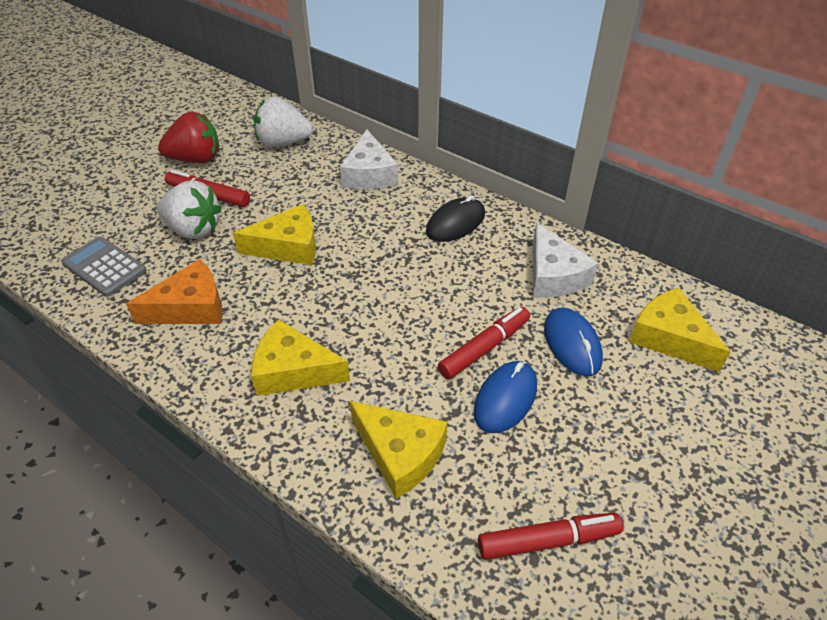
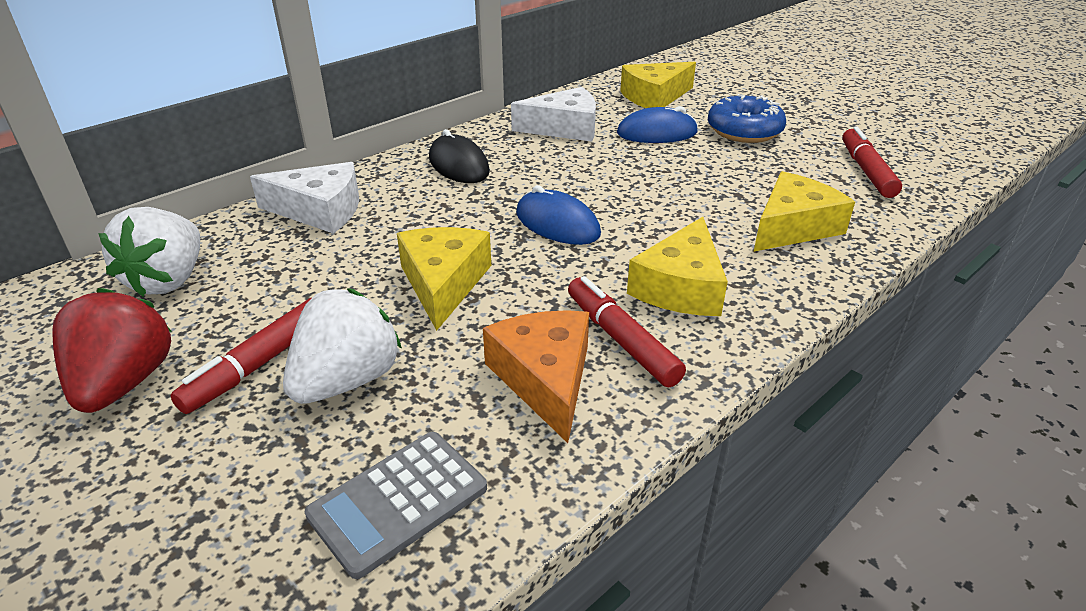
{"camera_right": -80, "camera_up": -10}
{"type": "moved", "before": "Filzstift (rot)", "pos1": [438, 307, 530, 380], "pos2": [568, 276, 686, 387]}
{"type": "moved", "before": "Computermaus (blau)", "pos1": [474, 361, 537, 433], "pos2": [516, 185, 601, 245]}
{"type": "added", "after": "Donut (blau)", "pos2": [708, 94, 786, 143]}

* [About this exercise] Word for word, restate all of the material, omitting the images.

* [Exercise output]
{"camera_right": -80, "camera_up": -10}
{"type": "moved", "before": "Filzstift (rot)", "pos1": [438, 307, 530, 380], "pos2": [568, 276, 686, 387]}
{"type": "moved", "before": "Computermaus (blau)", "pos1": [474, 361, 537, 433], "pos2": [516, 185, 601, 245]}
{"type": "added", "after": "Donut (blau)", "pos2": [708, 94, 786, 143]}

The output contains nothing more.